-- Goal of the exercise --
Skip the pictures. Return exactly the lines from the one containing "U5 pin A: ISO_C -> OPTO" through the end of the entries below.

= Beginning of Section =

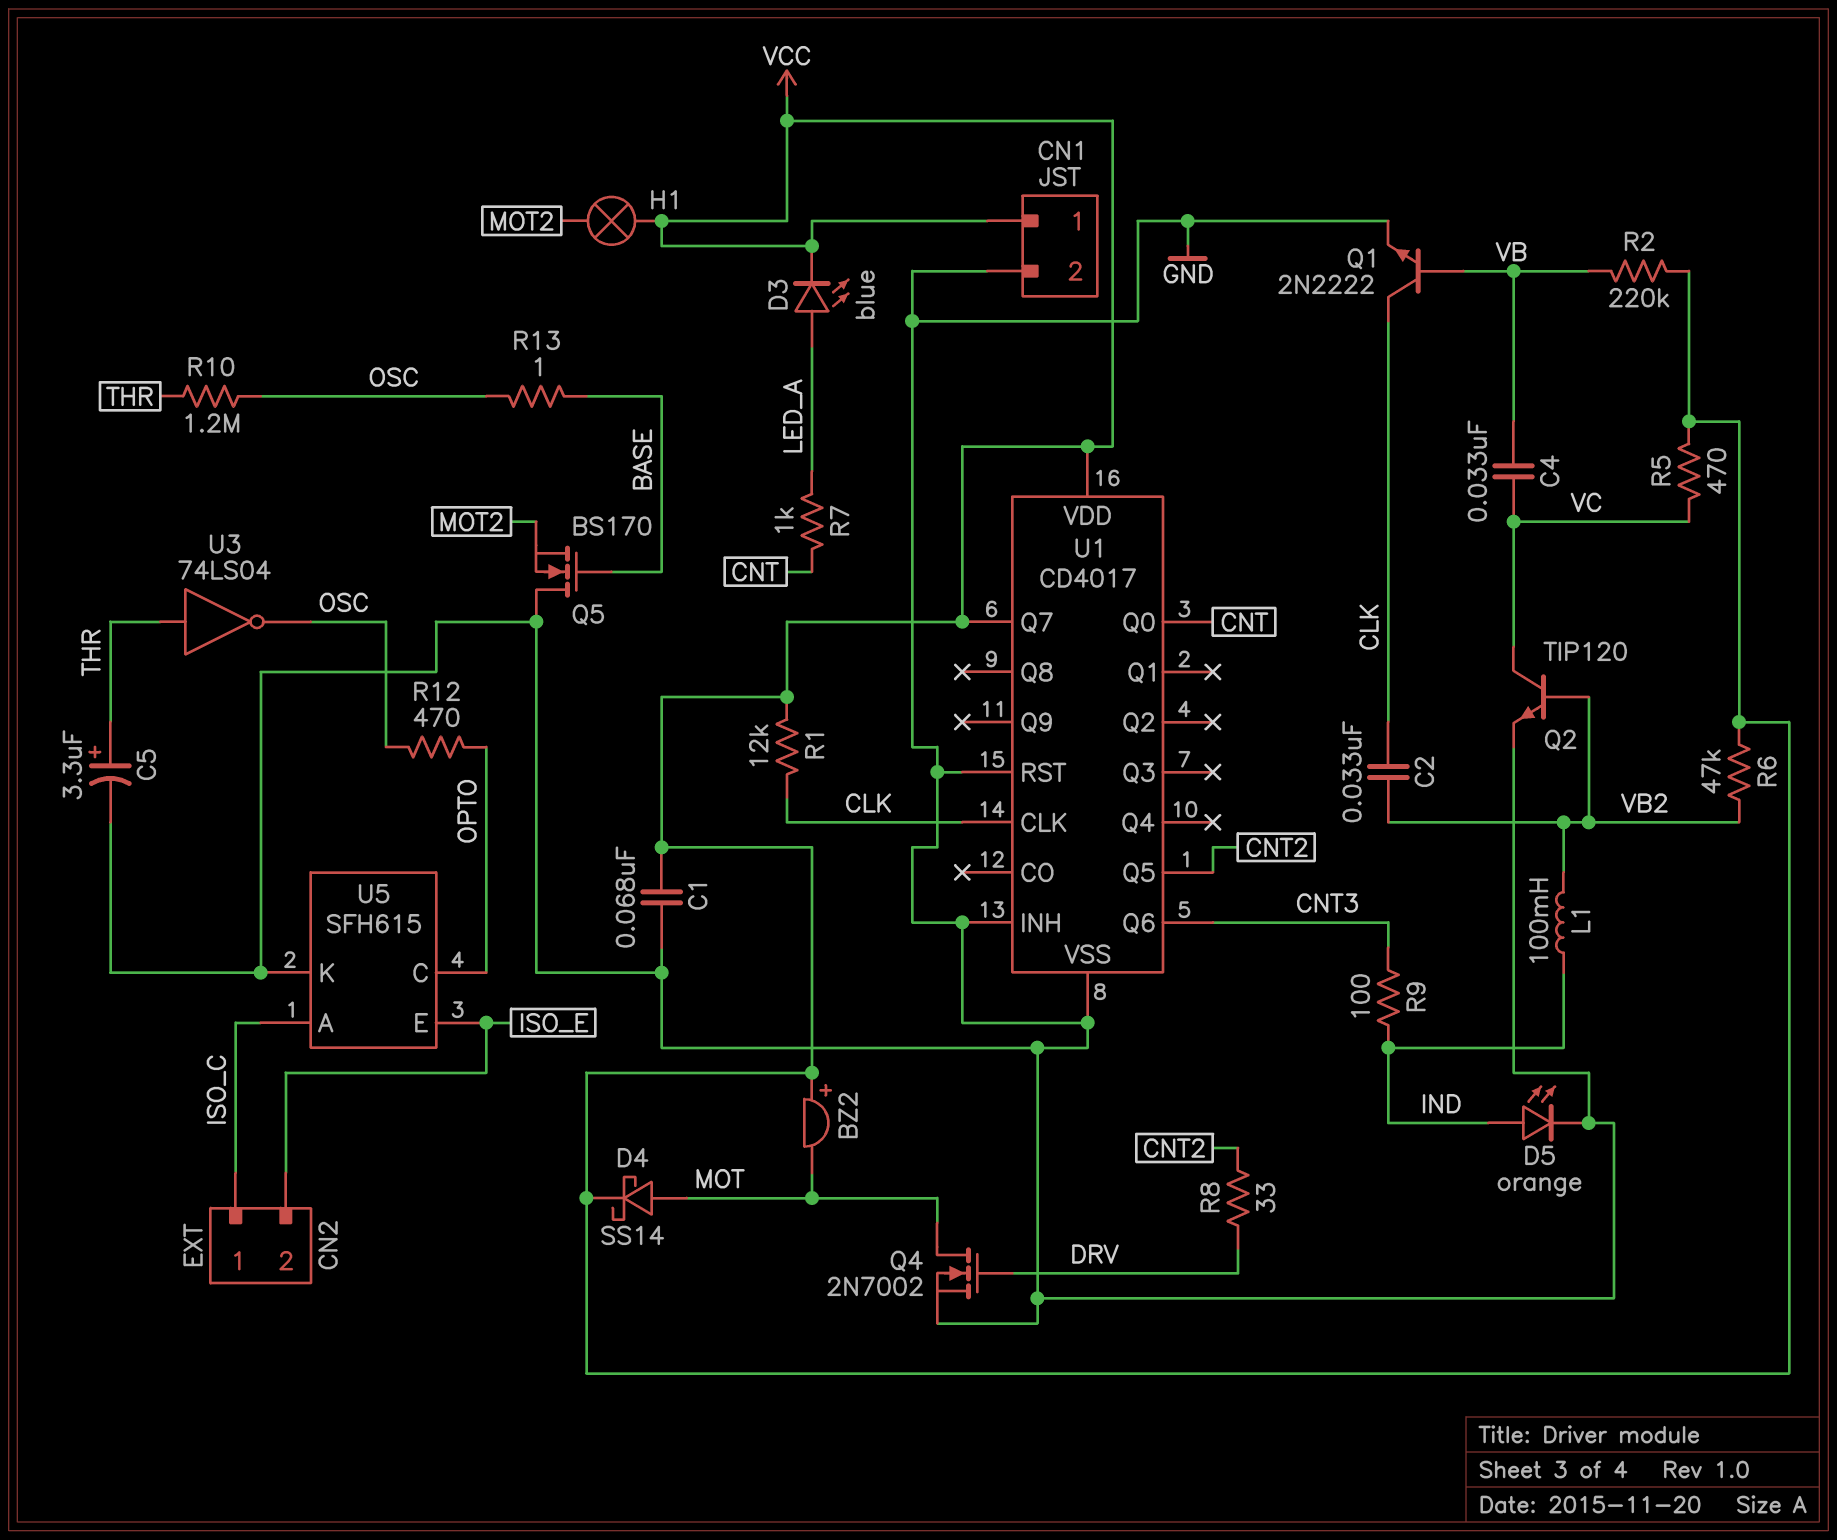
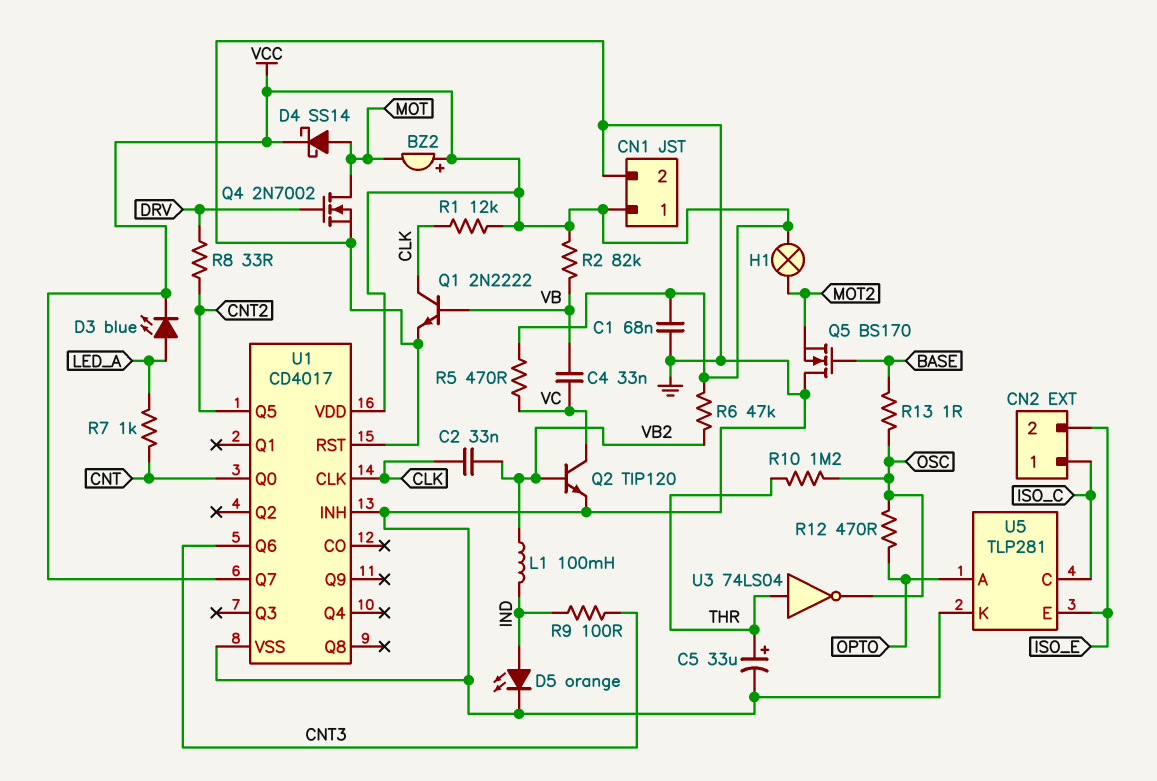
C5: 3.3uF (plus THR, minus GND) -> 33uF (plus THR, minus GND)
R2: 220k (VB, VCC) -> 82k (VB, VCC)
U5: SFH615 -> TLP281
U5 pin A: ISO_C -> OPTO
U5 pin C: OPTO -> ISO_C

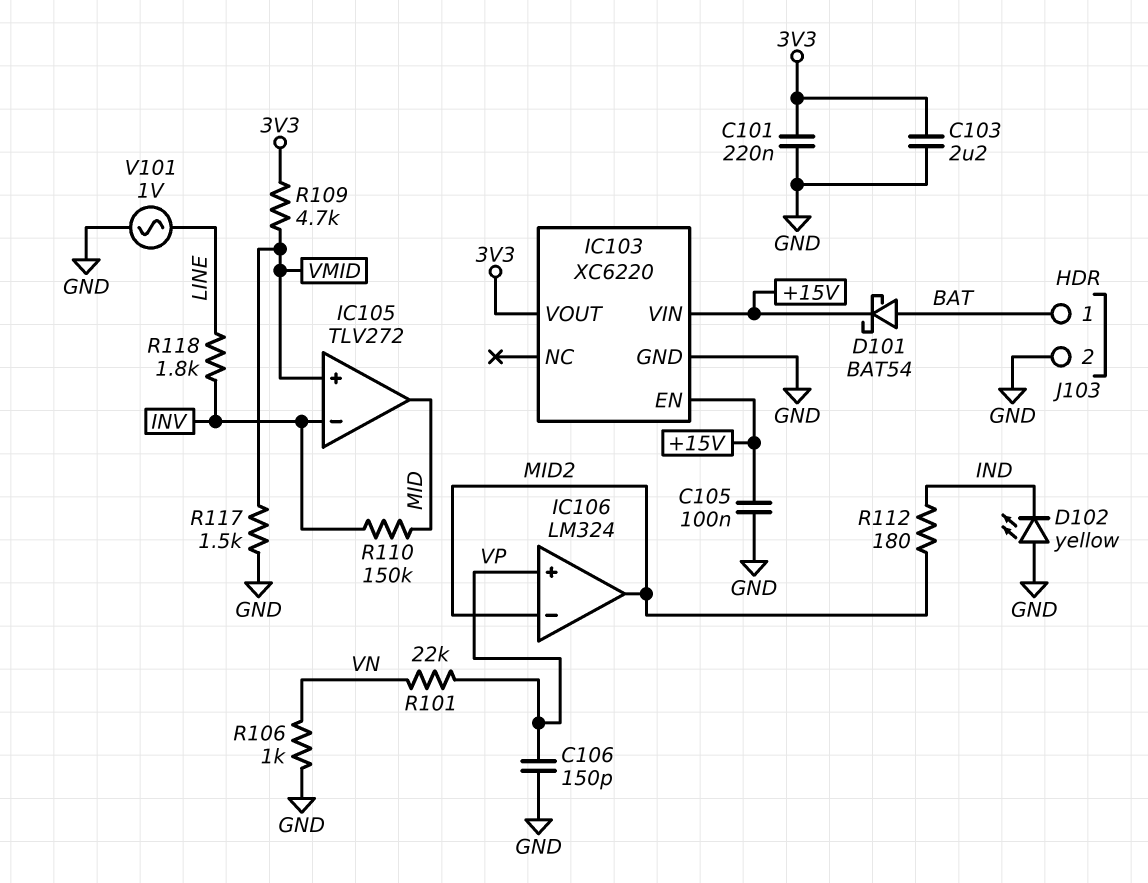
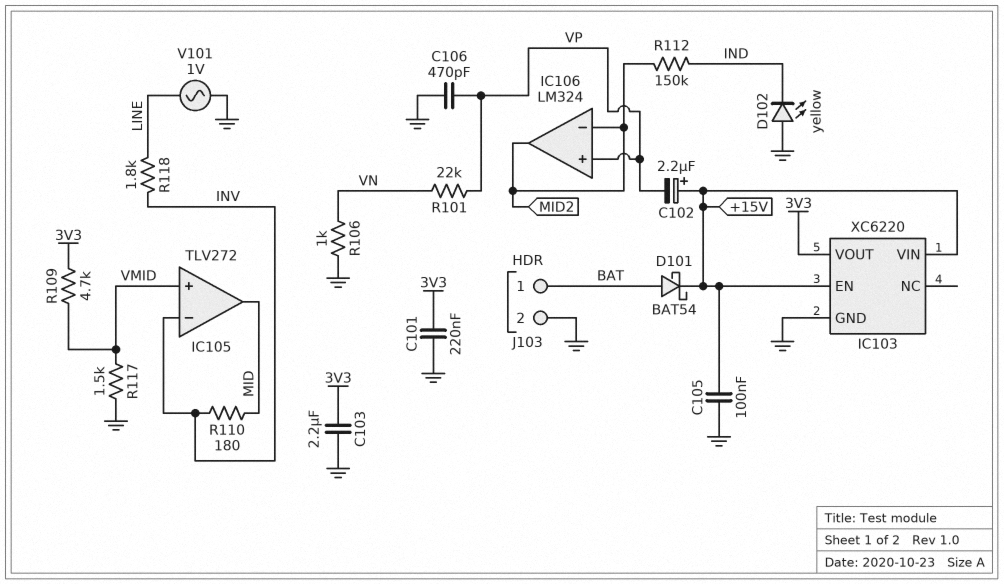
C102: none -> 2.2uF (plus +15V, minus VP)
C106: 150pF (GND, VP) -> 470pF (GND, VP)
R110: 150k (INV, MID) -> 180 (INV, MID)
R112: 180 (IND, MID2) -> 150k (IND, MID2)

= End of Section =

-- Worked solution --
U5 pin A: ISO_C -> OPTO
U5 pin C: OPTO -> ISO_C

C102: none -> 2.2uF (plus +15V, minus VP)
C106: 150pF (GND, VP) -> 470pF (GND, VP)
R110: 150k (INV, MID) -> 180 (INV, MID)
R112: 180 (IND, MID2) -> 150k (IND, MID2)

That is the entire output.